## BEGIN Records supplied

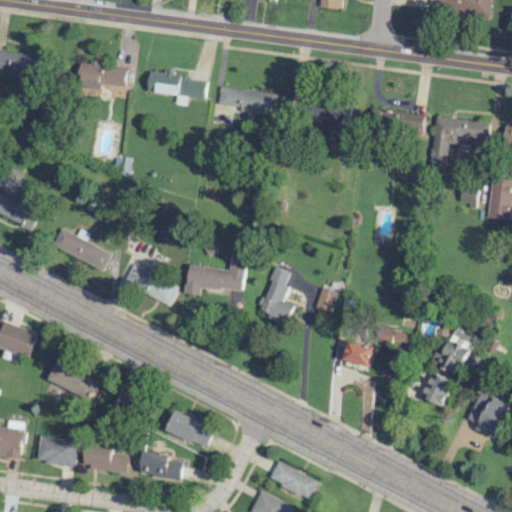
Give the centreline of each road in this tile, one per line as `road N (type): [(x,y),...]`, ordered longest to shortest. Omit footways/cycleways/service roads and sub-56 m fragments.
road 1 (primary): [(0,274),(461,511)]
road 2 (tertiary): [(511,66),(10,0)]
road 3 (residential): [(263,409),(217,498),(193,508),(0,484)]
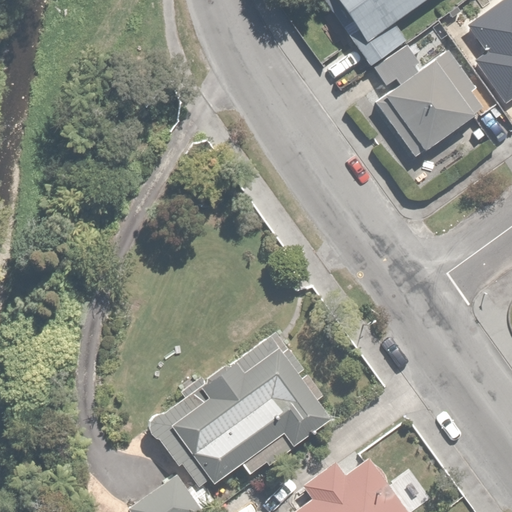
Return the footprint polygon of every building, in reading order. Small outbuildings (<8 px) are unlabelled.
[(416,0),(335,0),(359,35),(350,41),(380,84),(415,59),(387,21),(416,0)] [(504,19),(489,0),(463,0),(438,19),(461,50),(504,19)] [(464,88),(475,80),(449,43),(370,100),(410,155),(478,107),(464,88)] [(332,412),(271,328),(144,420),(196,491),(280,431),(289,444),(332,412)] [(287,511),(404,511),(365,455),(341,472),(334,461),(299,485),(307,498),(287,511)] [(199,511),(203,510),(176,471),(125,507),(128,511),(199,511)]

## END Records supplied
## BEGIN Records supplied

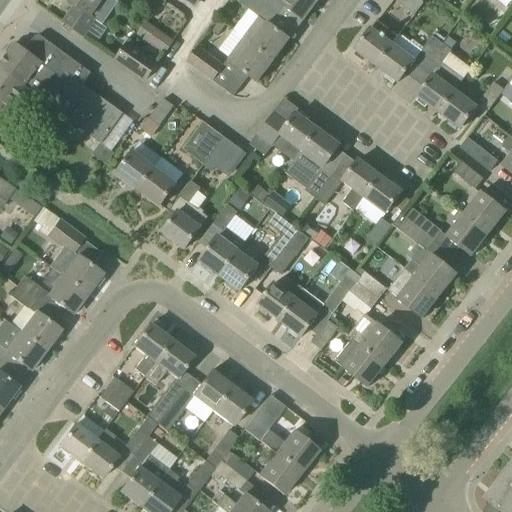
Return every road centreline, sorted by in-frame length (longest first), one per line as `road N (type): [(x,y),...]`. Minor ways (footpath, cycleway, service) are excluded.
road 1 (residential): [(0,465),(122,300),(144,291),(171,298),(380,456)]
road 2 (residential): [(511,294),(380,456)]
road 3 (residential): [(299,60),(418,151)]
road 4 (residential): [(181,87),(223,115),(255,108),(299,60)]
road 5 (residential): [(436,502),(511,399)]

## END Records supplied

Copy the lines from the one containing "Return every road" through the one containing "road 3 (residential): [(299,60),(418,151)]", swapping "centreline" for "center line" and leaving everything else unchanged.

Return every road center line, sorted by in-frame length (longest first), one per line as `road N (type): [(x,y),...]`. Minor ways (footpath, cycleway, service) are excluded.
road 1 (residential): [(0,465),(122,300),(144,291),(171,298),(380,456)]
road 2 (residential): [(511,294),(380,456)]
road 3 (residential): [(299,60),(418,151)]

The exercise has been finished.